Material shown -

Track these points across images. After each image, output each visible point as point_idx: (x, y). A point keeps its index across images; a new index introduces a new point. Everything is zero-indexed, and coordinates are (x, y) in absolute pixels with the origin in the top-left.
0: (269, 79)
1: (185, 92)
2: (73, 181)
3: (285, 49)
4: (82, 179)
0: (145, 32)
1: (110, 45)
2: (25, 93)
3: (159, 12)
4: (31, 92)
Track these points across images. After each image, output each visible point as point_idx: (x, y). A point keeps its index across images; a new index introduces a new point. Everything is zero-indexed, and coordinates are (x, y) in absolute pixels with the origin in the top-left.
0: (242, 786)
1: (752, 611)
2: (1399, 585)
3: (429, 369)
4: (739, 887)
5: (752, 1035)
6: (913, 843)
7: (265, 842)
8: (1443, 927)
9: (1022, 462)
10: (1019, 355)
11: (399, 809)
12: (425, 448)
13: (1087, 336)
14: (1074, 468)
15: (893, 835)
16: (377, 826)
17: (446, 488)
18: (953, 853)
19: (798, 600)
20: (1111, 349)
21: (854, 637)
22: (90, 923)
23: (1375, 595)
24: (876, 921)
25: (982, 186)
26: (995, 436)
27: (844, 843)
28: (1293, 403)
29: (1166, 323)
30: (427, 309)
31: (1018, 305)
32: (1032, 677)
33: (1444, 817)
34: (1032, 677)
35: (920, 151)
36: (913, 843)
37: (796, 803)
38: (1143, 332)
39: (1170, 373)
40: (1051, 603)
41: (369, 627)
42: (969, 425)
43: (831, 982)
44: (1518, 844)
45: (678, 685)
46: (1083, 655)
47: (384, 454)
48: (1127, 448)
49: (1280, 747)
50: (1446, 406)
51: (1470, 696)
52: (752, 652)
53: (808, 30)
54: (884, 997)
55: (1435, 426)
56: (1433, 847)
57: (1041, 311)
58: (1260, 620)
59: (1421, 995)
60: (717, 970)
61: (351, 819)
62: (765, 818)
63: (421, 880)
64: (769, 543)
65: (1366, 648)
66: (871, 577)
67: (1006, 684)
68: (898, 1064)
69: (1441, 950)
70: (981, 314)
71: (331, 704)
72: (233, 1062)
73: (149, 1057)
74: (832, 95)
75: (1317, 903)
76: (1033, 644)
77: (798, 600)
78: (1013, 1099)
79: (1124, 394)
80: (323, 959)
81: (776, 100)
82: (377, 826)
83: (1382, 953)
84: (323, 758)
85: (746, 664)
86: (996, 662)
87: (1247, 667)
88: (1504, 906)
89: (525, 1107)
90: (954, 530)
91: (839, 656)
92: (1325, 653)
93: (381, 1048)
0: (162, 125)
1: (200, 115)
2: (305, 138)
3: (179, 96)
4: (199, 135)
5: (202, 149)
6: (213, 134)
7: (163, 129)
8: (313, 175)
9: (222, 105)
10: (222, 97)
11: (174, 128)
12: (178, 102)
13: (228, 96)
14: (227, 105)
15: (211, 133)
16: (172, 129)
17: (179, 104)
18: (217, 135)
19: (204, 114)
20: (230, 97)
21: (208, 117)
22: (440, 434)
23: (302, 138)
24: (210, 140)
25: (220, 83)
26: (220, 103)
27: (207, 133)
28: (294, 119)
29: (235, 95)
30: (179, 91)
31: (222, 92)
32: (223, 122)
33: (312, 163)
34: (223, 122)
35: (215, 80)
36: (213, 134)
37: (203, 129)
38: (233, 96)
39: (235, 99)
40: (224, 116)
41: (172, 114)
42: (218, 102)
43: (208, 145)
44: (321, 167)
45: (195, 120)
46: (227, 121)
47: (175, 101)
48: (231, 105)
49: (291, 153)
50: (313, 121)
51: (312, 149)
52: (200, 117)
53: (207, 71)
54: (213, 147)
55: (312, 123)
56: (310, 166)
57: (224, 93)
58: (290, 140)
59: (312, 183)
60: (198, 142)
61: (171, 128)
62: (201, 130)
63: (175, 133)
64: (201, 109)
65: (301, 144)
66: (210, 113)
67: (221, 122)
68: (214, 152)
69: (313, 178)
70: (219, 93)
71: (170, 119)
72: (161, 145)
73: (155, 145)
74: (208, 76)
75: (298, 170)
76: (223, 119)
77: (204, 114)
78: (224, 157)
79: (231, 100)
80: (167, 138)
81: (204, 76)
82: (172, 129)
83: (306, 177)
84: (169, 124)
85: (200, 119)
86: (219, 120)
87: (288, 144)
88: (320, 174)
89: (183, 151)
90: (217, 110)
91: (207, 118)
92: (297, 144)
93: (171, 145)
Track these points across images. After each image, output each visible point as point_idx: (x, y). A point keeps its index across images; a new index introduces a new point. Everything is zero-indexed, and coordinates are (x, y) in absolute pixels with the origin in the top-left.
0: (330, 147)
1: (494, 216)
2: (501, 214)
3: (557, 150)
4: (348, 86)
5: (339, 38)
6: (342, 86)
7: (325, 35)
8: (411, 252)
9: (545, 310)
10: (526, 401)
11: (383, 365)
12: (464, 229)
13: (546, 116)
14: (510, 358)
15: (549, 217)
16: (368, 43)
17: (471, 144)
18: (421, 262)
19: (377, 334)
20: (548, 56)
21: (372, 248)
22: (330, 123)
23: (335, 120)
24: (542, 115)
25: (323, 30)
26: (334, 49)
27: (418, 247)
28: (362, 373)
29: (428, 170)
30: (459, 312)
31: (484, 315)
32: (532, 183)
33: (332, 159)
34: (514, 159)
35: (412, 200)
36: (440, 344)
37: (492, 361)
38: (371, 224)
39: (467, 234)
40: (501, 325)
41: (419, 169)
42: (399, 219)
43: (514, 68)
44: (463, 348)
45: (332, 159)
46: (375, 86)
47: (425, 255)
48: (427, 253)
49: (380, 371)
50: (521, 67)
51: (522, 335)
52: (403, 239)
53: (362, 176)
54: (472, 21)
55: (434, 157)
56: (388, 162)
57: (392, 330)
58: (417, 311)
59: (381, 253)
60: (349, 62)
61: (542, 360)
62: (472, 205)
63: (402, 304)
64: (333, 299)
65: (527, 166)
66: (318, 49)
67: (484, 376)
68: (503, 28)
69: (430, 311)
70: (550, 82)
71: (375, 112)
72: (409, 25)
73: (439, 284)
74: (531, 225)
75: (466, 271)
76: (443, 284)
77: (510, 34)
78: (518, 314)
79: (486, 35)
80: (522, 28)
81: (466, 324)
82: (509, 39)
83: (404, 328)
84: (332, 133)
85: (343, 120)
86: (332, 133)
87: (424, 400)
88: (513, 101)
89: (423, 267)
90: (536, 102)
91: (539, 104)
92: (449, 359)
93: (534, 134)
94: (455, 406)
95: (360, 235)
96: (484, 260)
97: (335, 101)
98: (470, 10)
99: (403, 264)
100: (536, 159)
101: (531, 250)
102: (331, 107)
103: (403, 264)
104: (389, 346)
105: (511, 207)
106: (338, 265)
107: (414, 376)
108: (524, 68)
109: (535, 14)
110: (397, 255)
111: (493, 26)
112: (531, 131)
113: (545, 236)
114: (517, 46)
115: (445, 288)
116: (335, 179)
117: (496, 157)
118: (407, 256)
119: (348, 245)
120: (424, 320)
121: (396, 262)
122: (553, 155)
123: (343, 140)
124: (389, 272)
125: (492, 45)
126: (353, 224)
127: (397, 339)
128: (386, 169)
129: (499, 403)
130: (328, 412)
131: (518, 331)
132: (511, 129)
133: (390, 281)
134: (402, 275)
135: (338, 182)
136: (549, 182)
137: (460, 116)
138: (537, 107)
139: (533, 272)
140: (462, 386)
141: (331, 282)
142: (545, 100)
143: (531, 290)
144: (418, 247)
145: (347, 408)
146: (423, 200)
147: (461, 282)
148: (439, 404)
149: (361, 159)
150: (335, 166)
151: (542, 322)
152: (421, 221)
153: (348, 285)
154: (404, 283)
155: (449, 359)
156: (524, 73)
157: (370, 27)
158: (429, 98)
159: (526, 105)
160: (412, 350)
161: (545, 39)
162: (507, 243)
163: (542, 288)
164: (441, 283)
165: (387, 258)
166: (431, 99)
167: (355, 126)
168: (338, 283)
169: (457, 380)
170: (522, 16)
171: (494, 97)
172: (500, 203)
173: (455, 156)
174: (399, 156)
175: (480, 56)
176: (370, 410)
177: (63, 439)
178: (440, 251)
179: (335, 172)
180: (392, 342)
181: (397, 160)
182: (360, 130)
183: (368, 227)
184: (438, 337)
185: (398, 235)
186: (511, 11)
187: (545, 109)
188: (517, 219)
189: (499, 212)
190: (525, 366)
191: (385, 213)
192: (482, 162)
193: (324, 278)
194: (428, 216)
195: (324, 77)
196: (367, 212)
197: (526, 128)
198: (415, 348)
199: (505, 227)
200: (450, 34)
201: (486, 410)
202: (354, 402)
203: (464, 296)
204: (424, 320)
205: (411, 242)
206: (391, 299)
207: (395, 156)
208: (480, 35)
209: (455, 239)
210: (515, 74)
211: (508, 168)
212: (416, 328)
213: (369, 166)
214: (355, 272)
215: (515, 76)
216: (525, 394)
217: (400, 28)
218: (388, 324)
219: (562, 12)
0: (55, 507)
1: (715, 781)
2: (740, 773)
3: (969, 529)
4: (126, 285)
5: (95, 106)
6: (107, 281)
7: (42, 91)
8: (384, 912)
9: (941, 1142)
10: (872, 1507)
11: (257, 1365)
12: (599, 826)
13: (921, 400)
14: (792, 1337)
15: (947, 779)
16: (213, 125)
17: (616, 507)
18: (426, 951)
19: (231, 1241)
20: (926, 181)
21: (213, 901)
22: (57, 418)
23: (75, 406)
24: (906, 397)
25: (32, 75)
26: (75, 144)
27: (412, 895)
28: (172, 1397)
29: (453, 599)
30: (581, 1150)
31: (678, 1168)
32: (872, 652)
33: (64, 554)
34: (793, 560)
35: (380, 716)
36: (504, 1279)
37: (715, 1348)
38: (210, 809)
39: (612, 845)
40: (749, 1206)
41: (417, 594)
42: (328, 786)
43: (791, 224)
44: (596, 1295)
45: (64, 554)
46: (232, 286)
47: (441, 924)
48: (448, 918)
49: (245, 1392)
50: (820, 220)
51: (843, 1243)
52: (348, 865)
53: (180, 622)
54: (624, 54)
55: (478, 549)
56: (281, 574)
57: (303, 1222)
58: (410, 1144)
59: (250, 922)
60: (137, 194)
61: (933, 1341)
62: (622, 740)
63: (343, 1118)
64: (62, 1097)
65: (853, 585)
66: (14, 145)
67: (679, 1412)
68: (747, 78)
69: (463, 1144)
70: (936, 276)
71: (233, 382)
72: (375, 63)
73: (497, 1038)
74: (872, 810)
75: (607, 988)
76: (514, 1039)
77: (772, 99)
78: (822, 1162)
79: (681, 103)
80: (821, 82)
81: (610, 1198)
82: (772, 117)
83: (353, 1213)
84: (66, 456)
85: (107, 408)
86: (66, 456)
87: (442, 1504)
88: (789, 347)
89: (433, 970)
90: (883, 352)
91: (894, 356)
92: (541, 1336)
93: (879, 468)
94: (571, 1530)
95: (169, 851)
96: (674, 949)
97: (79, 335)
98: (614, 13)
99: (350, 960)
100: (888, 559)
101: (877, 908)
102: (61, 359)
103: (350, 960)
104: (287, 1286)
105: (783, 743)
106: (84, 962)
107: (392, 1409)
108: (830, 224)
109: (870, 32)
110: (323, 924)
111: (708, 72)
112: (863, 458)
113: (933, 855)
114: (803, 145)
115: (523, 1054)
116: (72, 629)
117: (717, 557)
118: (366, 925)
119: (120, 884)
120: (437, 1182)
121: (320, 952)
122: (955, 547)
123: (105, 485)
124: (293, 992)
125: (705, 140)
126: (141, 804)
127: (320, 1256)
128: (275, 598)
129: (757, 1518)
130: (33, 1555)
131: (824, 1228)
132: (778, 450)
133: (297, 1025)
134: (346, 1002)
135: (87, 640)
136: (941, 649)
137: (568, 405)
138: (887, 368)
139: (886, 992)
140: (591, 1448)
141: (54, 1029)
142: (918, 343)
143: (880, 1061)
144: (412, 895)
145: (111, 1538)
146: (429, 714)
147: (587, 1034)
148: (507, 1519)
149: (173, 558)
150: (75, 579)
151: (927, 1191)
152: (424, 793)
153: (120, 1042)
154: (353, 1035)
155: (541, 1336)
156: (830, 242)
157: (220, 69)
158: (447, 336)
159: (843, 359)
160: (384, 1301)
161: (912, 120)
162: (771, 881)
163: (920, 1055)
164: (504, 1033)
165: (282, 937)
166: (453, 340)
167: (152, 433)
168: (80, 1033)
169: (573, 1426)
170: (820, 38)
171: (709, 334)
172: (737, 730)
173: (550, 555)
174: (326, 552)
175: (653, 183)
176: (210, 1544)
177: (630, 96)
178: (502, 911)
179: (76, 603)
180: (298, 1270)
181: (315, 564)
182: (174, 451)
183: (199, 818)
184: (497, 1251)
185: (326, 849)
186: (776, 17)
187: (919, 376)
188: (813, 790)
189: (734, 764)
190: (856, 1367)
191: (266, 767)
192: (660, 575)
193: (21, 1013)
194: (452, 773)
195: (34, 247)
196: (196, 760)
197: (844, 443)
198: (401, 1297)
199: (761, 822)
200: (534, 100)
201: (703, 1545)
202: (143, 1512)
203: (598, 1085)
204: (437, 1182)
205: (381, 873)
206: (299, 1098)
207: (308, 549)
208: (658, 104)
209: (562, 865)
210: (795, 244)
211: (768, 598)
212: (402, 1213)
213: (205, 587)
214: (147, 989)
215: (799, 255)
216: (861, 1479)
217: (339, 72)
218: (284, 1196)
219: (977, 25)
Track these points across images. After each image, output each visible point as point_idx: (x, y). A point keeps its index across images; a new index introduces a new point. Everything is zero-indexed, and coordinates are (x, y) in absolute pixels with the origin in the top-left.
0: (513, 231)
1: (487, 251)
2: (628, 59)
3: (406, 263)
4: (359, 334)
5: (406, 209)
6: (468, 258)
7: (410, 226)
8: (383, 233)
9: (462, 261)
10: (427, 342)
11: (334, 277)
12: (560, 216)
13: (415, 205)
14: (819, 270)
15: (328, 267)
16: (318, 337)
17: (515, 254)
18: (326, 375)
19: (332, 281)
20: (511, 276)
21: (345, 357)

Problem requirements - Could you repeat the lines from the start through the line containing "4: (82, 179)", substituting "upper-left" for "top-left" and leaving the rest unchanged?

Correct result -
Track these points across images. After each image, output each visible point as point_idx: (x, y). A point keeps its index across images; a new index introduces a new point. Everything is zero-indexed, and coordinates are (x, y) in absolute pixels with the origin in the upper-left.
0: (269, 79)
1: (185, 92)
2: (73, 181)
3: (285, 49)
4: (82, 179)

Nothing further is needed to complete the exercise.